| Ce qu'on demande |
Recopie sous forme de liste numérotée les lignes qui partent de celle contenant « The white textured tree at center is » et vont jusqu'à la fin des items, ces deux bornes comprises, sans les lignes vides.

| Liste des items |
┌──
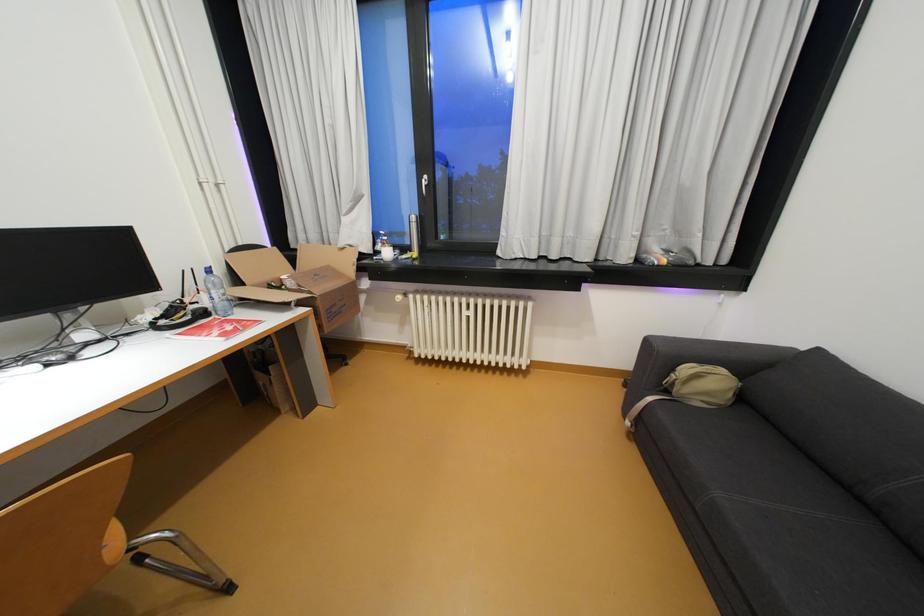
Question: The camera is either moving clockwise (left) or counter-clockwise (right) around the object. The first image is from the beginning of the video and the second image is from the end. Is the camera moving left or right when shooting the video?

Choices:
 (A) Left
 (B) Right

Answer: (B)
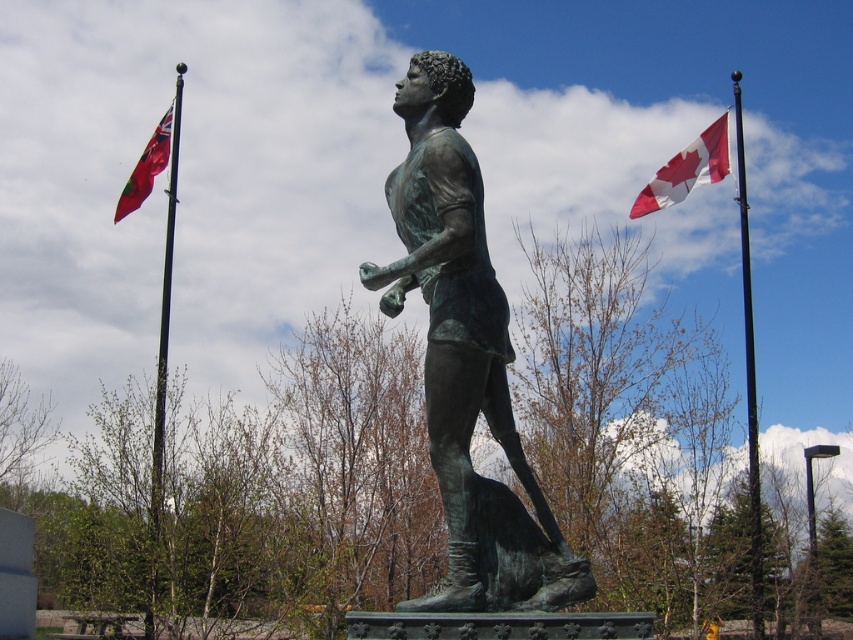
You are a visitor at a park with the bronze statue of a person standing upright facing left. You notice the polished metal flagpole at left and the red fabric flag at left. Which object is taller?

The polished metal flagpole at left is much taller than the red fabric flag at left.

You are a photographer standing in front of the bronze statue at center and the black metal pole at upper right. You want to take a photo that includes both objects in the frame. Which object should you position closer to the camera to ensure both are fully visible?

To include both the bronze statue at center and the black metal pole at upper right in the frame, position the bronze statue at center closer to the camera since it is in front of the black metal pole at upper right.

You are a visitor at a park and see the polished metal flagpole at left and the red fabric flag at left. Which object is higher from the ground?

The red fabric flag at left is higher from the ground than the polished metal flagpole at left because the polished metal flagpole at left is below red fabric flag at left.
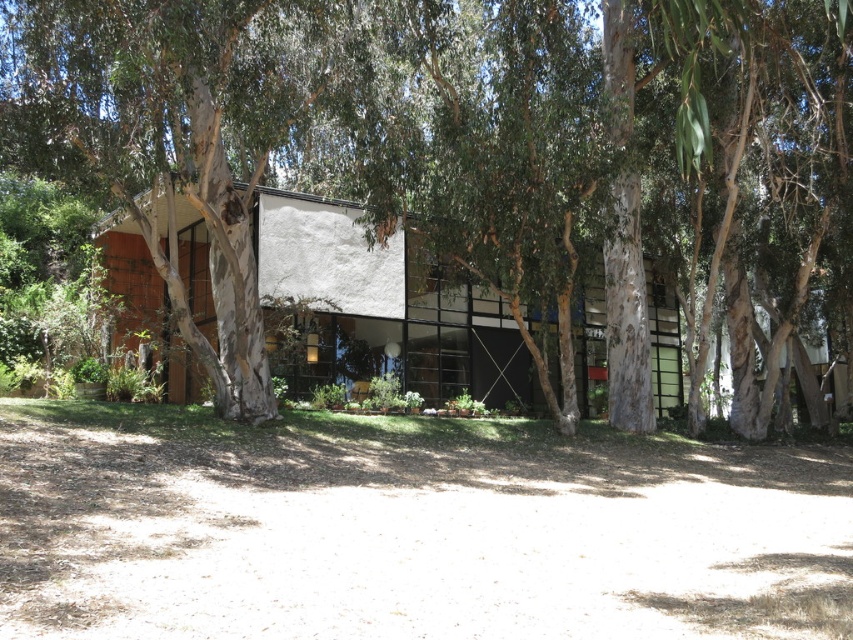
You are a landscape architect designing a new garden for the property. You need to ensure that the white textured tree at center and the white stucco house at center are both visible from the main entrance path. Given their sizes, which object might require strategic placement to avoid blocking the view of the other?

The white textured tree at center is larger in size than the white stucco house at center, so the tree might need to be positioned carefully to prevent it from obstructing the view of the house.

You are standing in front of the white stucco house at center and want to take a photo of the white textured tree at center. To get the tree in the frame, should you move to your left or right?

You should move to your left to capture the white textured tree at center in the frame since it is located to the right of the white stucco house at center, so moving left would bring it into view.

You are a delivery person trying to park your 3.5 meter long delivery van in front of the white stucco house at center. There is a white textured tree at center nearby. Is there enough space between the tree and the house to park your van?

The distance between the white textured tree at center and the white stucco house at center is 5.11 meters. Since the van is 3.5 meters long, there is sufficient space to park between them as 5.11 meters is greater than 3.5 meters.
└──
| La solution |
1. The white textured tree at center is larger in size than the white stucco house at center, so the tree might need to be positioned carefully to prevent it from obstructing the view of the house.
2. You are standing in front of the white stucco house at center and want to take a photo of the white textured tree at center. To get the tree in the frame, should you move to your left or right?
3. You should move to your left to capture the white textured tree at center in the frame since it is located to the right of the white stucco house at center, so moving left would bring it into view.
4. You are a delivery person trying to park your 3.5 meter long delivery van in front of the white stucco house at center. There is a white textured tree at center nearby. Is there enough space between the tree and the house to park your van?
5. The distance between the white textured tree at center and the white stucco house at center is 5.11 meters. Since the van is 3.5 meters long, there is sufficient space to park between them as 5.11 meters is greater than 3.5 meters.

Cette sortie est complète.